* _Instructions for the task_
Looking through the records that follow, determine how many lines contain "LOAD" and reply with that number alone.

* _Data for this task_
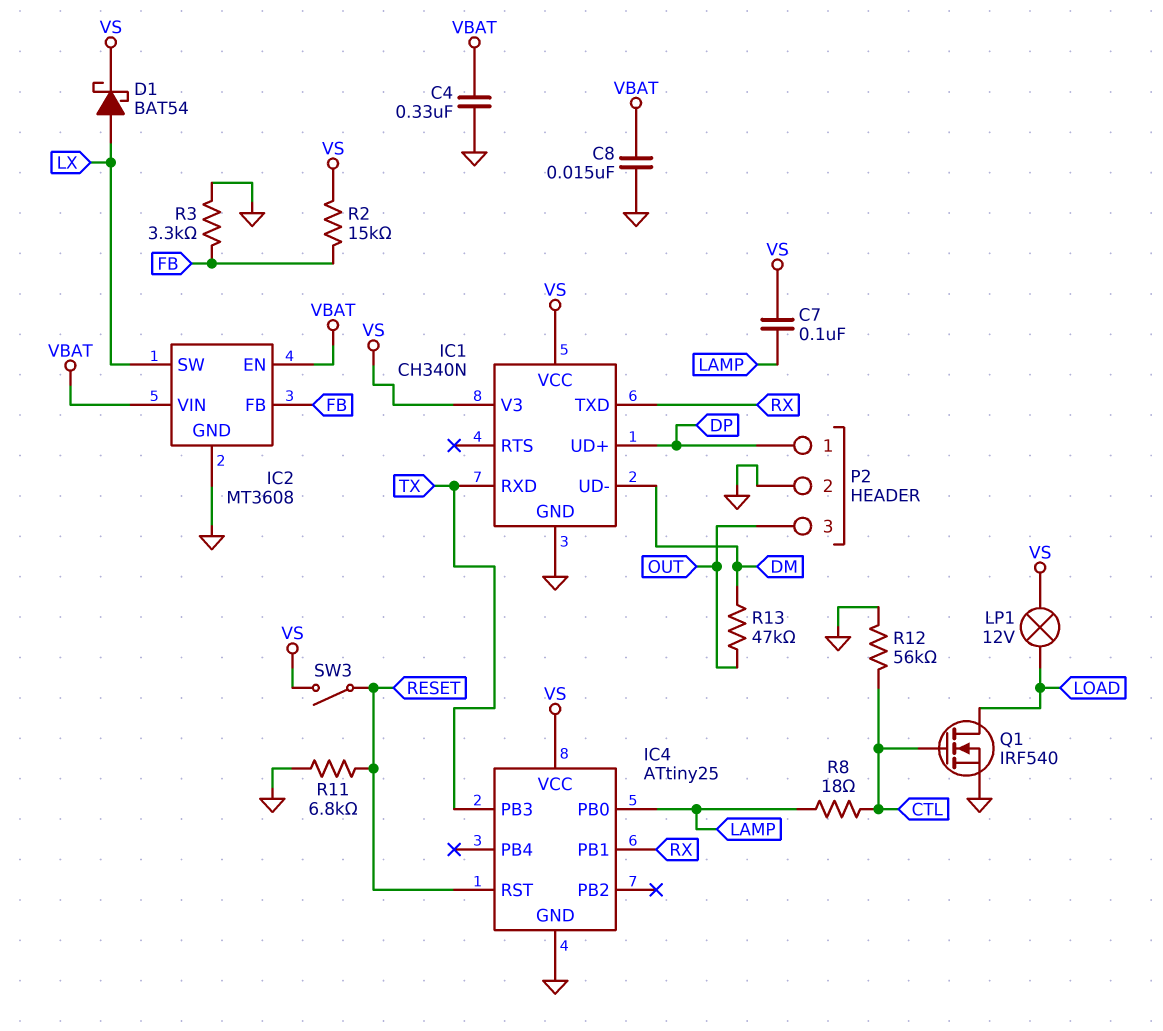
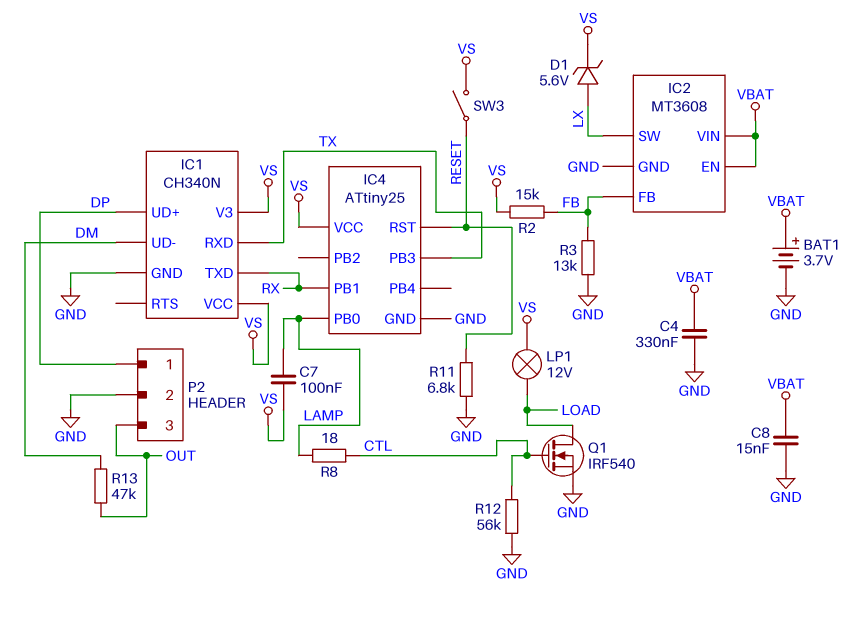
BAT1: none -> 3.7V (plus VBAT, minus GND)
D1: schottky BAT54 (A LX, K VS) -> zener 5.6V (A LX, K VS)
R3: 3.3k (FB, GND) -> 13k (FB, GND)

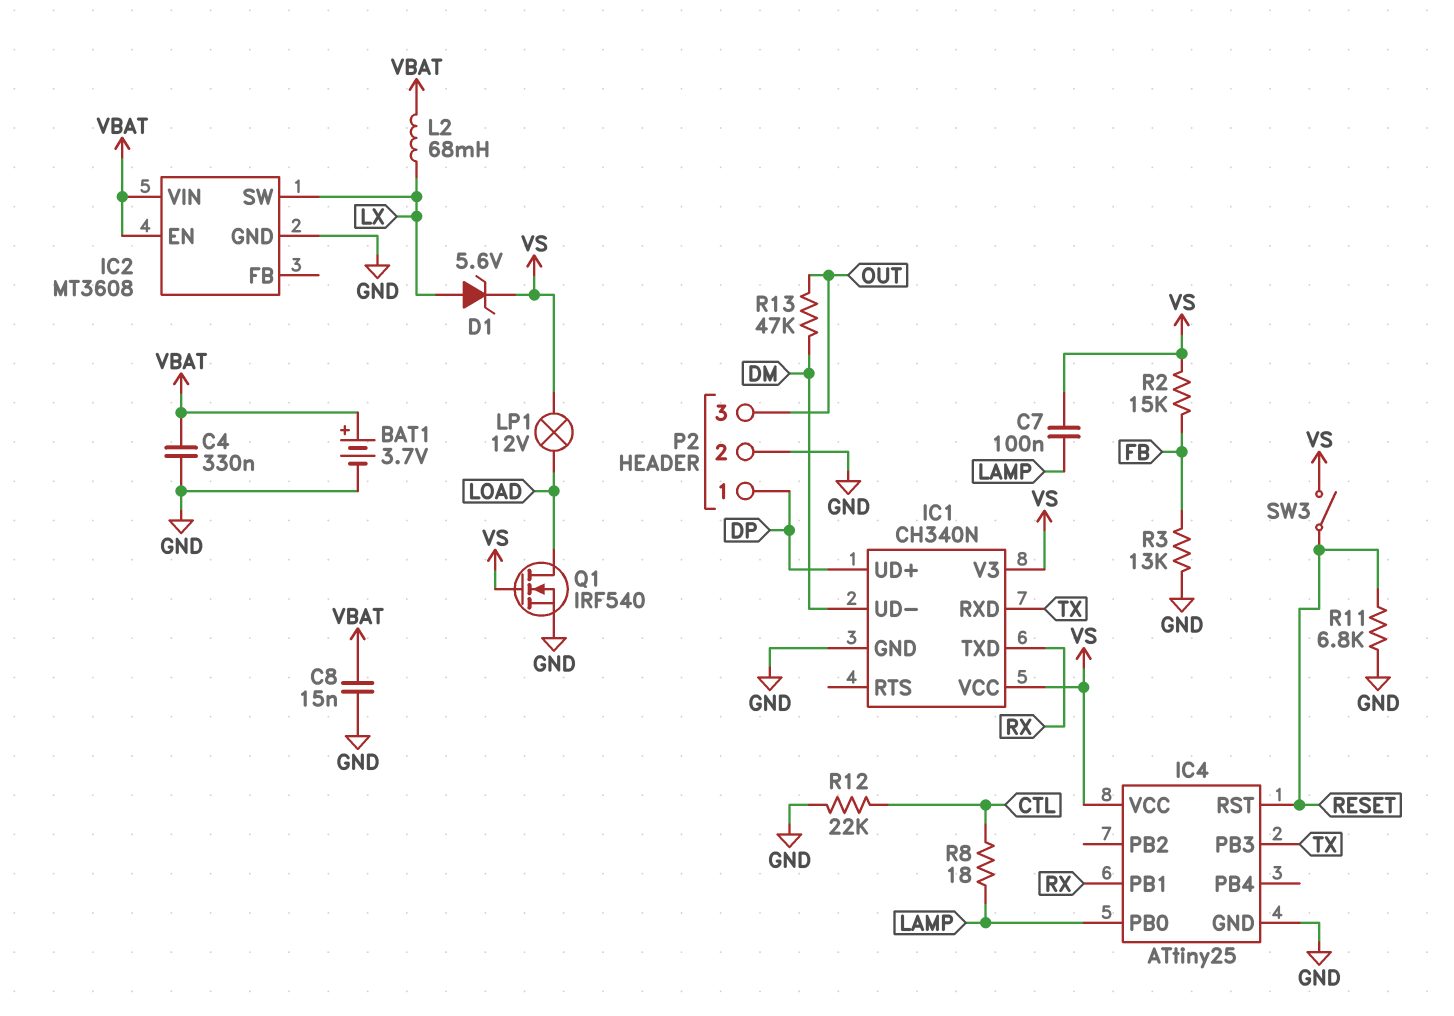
IC2 pin FB: FB -> none
L2: none -> 68mH (LX, VBAT)
Q1: NMOS IRF540 (G CTL, D LOAD, S GND) -> NMOS IRF540 (G VS, D LOAD, S GND)
R12: 56k (CTL, GND) -> 22k (CTL, GND)

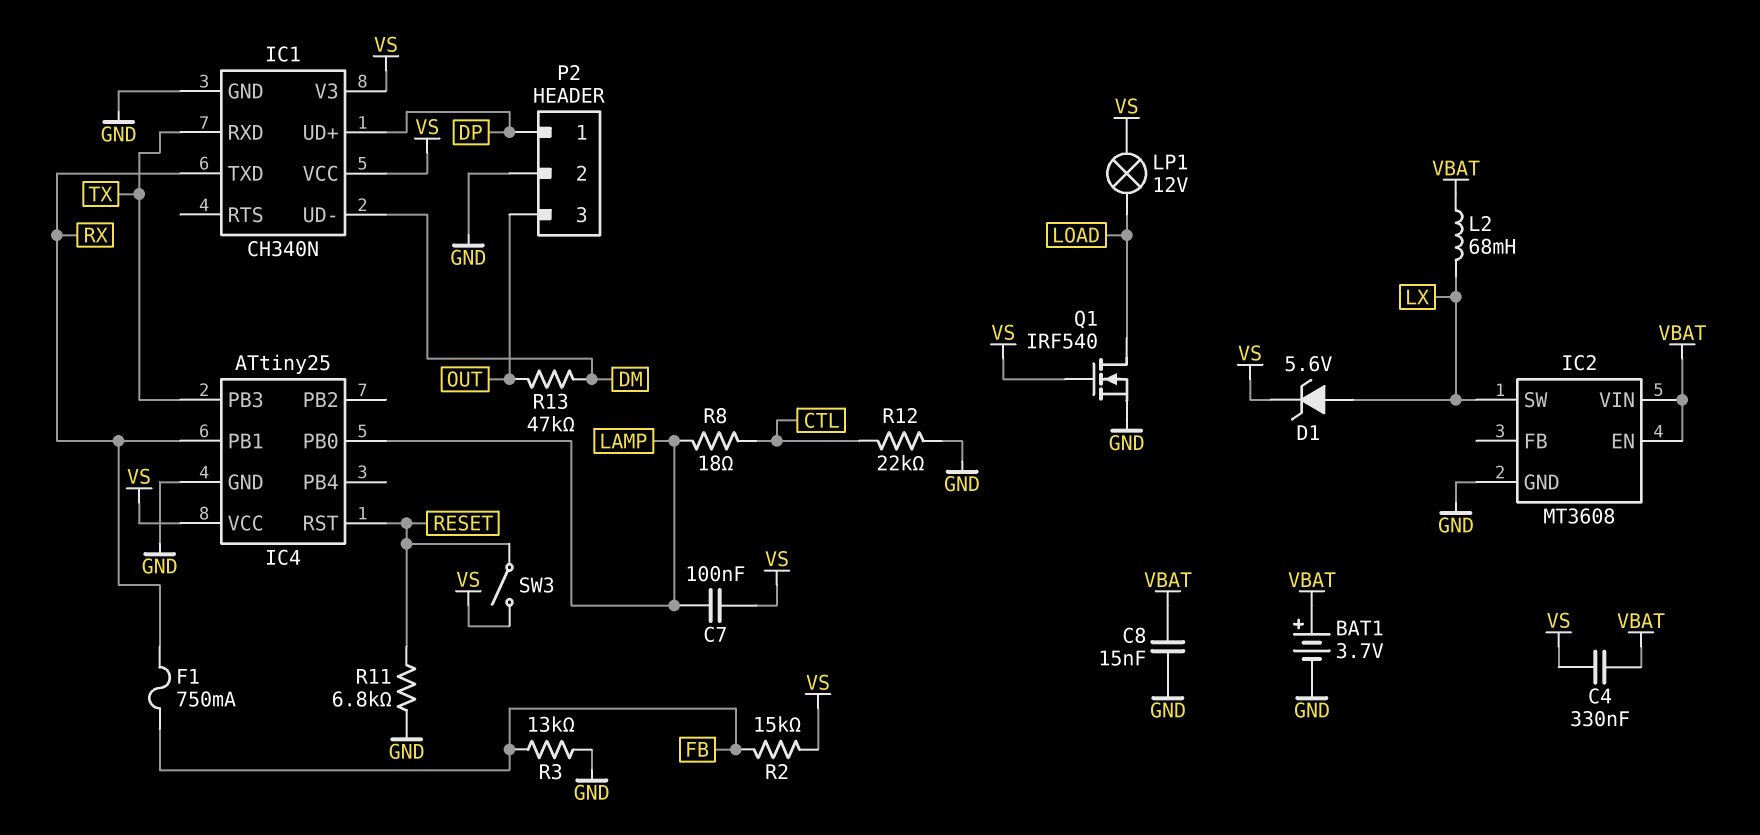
C4: 330nF (GND, VBAT) -> 330nF (VBAT, VS)
F1: none -> 750mA (FB, RX)

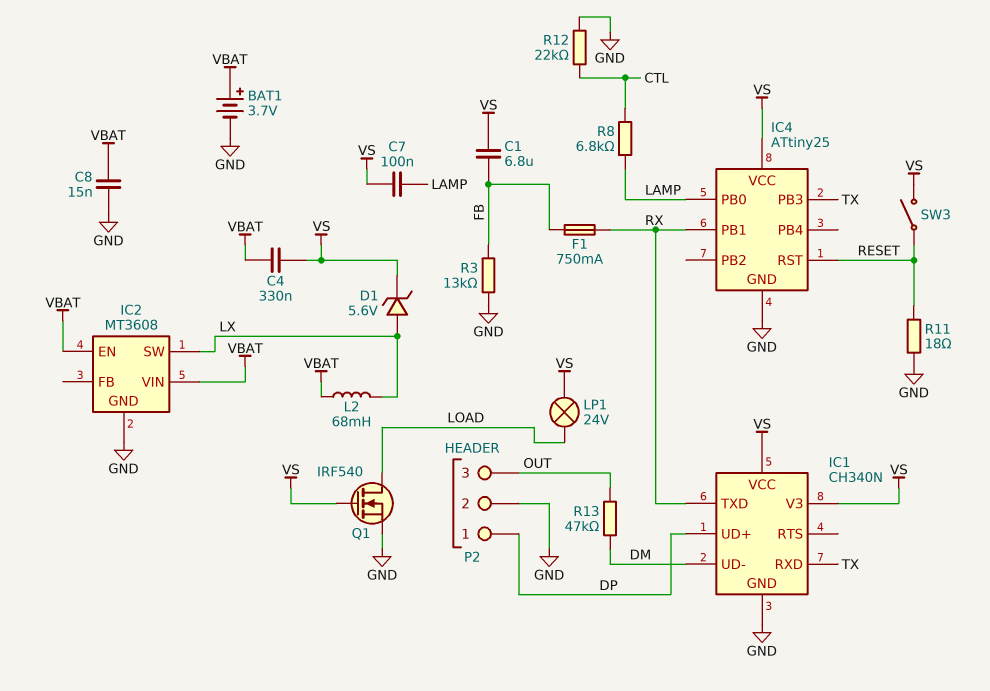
C1: none -> 6.8uF (FB, VS)
LP1: lamp 12V (LOAD, VS) -> lamp 24V (LOAD, VS)
R2: 15k (FB, VS) -> none
R8: 18 (CTL, LAMP) -> 6.8k (CTL, LAMP)
R11: 6.8k (GND, RESET) -> 18 (GND, RESET)

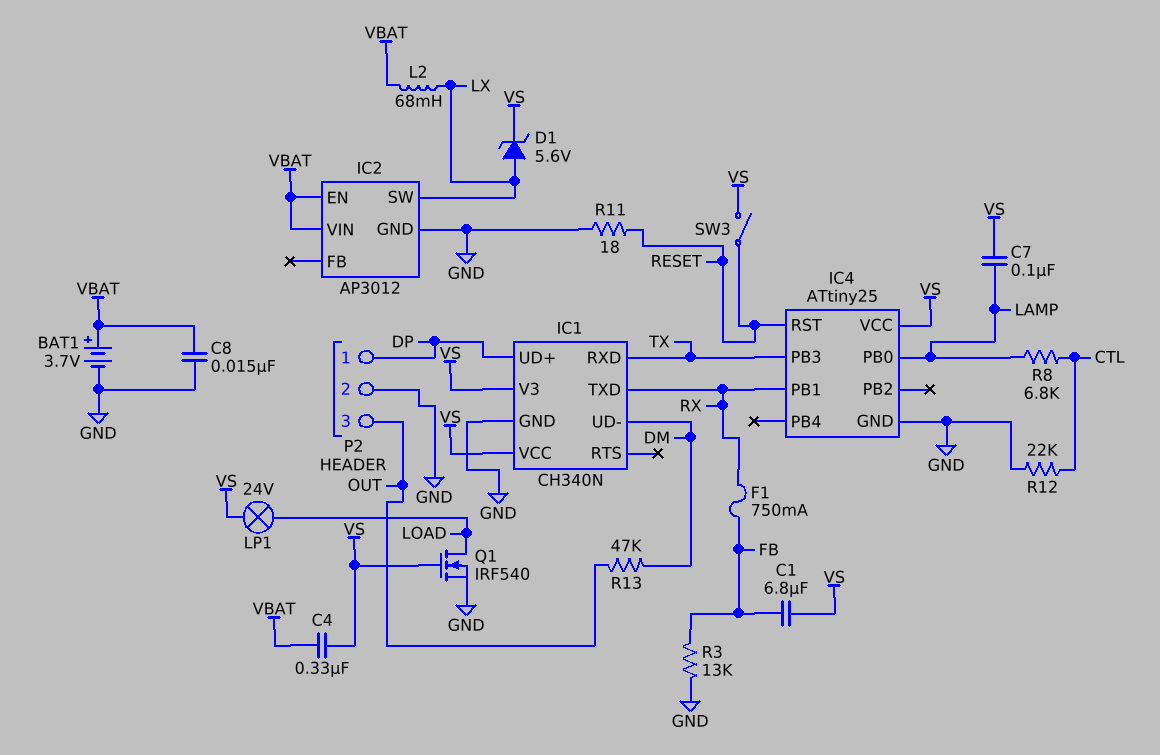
IC2: MT3608 -> AP3012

* _Written response_
2